What is needed => Would you copy each line of the records that includes the word "LEVEL"?
= = = = = = =
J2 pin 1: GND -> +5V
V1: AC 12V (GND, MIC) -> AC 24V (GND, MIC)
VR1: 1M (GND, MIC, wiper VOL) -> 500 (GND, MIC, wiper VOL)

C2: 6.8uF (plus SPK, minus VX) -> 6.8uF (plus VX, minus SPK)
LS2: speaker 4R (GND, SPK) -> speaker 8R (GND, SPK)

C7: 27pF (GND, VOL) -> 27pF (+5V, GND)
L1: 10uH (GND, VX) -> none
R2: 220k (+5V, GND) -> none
= = = = = = =
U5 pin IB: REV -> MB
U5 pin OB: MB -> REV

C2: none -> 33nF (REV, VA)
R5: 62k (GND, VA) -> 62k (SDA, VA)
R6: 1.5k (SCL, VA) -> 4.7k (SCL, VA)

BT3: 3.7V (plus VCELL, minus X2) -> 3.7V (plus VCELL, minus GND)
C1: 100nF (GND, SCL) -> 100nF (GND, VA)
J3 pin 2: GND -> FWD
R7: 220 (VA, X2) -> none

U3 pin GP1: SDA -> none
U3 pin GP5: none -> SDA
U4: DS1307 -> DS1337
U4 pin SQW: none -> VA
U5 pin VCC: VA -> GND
= = = = = = =
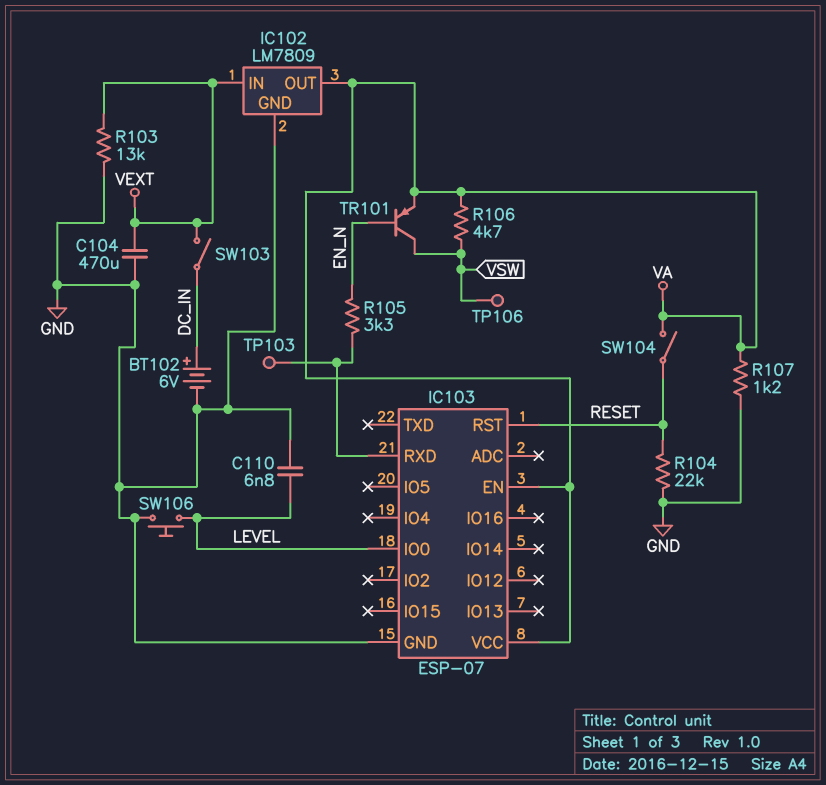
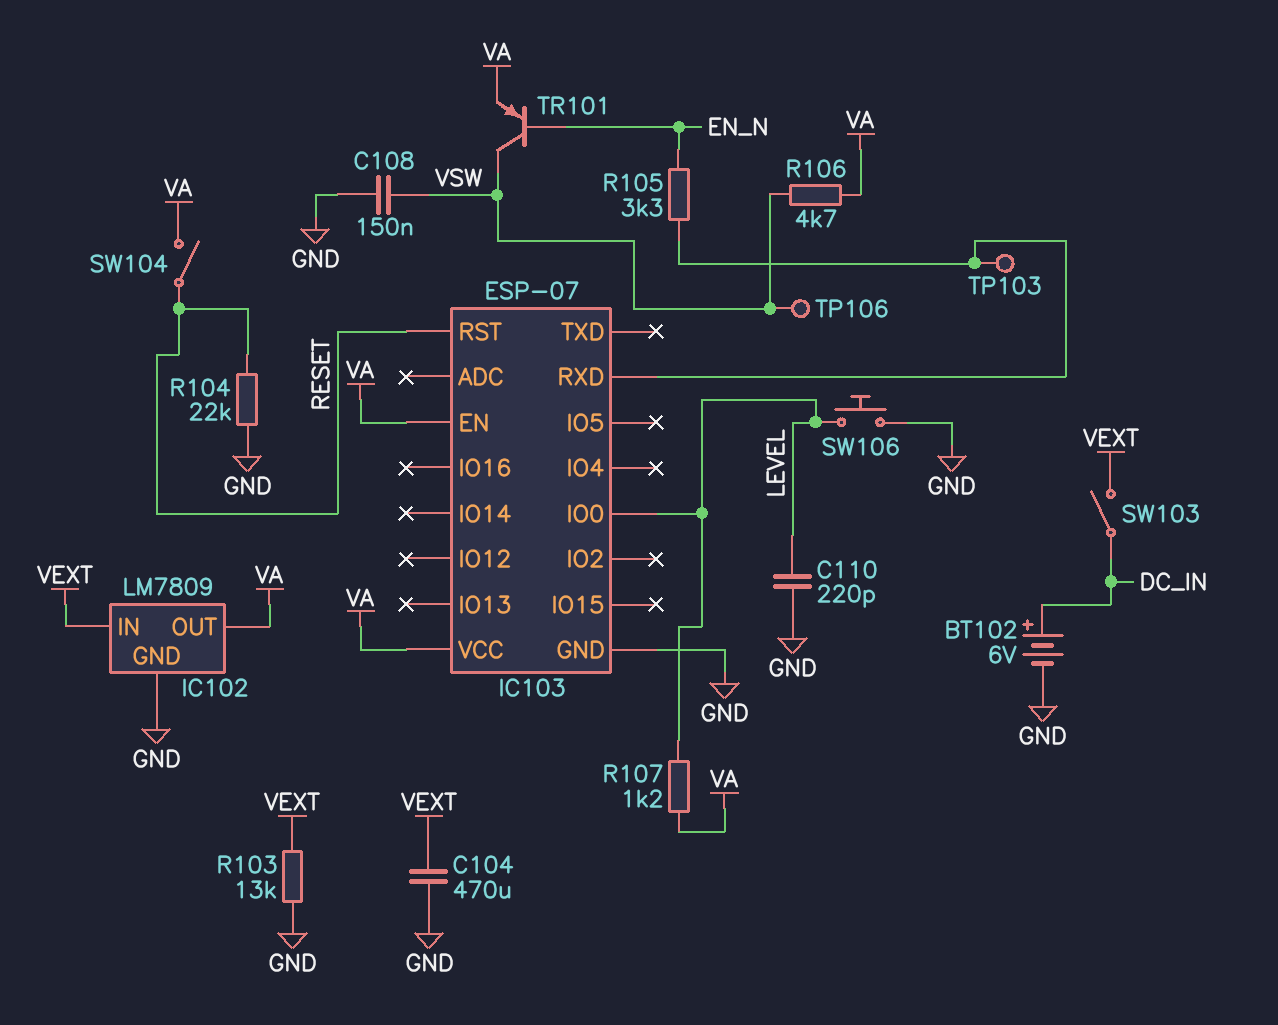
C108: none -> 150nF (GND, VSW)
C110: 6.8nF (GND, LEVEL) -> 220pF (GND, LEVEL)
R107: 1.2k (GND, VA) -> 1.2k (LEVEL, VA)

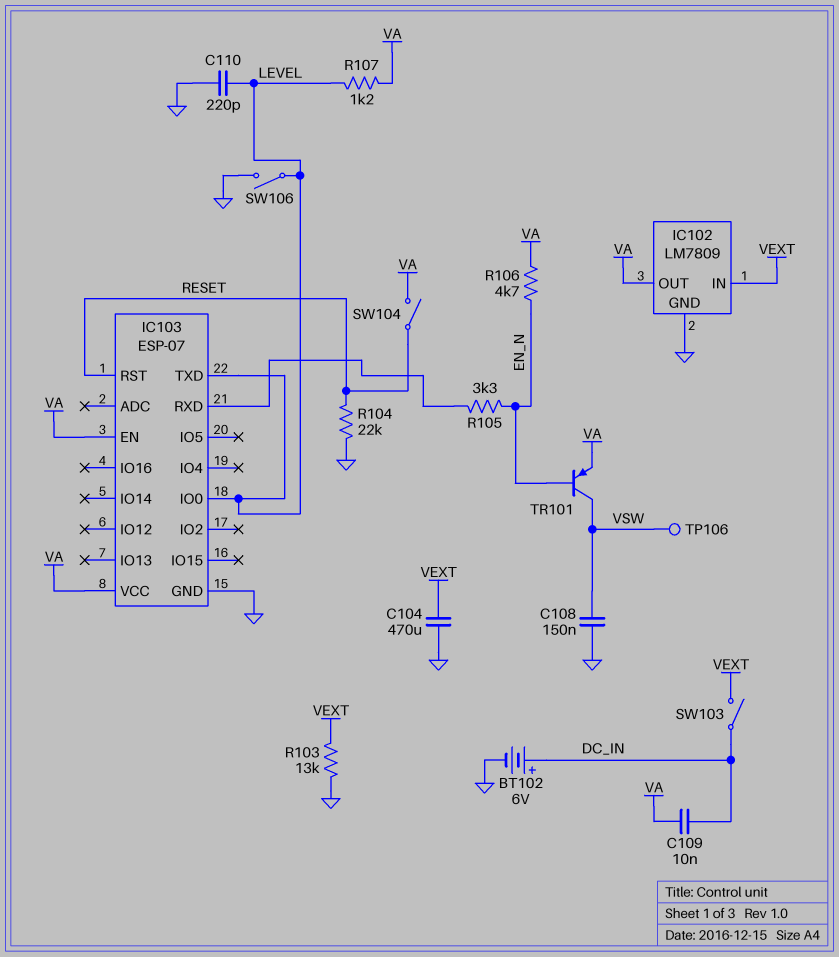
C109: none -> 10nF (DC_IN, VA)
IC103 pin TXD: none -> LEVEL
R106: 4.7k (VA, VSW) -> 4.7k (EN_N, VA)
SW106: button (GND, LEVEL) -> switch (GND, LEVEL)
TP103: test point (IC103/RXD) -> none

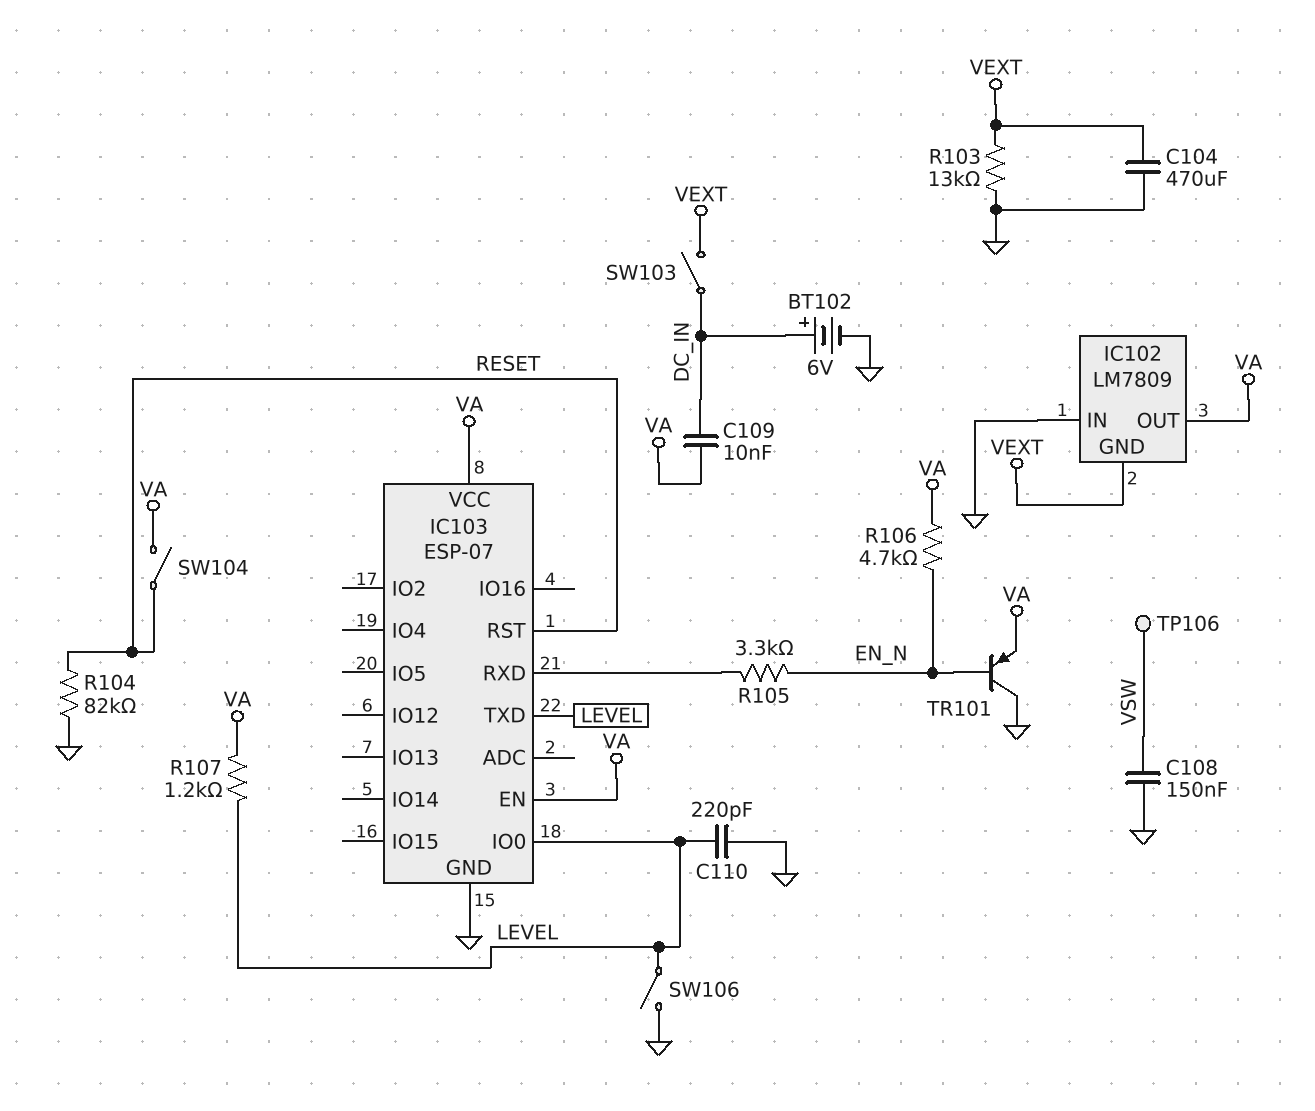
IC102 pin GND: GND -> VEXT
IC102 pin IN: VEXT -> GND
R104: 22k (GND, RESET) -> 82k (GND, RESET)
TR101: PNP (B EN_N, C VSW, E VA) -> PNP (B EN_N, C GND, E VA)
= = = = = = =
Response to the task =>
C110: 6.8nF (GND, LEVEL) -> 220pF (GND, LEVEL)
R107: 1.2k (GND, VA) -> 1.2k (LEVEL, VA)
IC103 pin TXD: none -> LEVEL
SW106: button (GND, LEVEL) -> switch (GND, LEVEL)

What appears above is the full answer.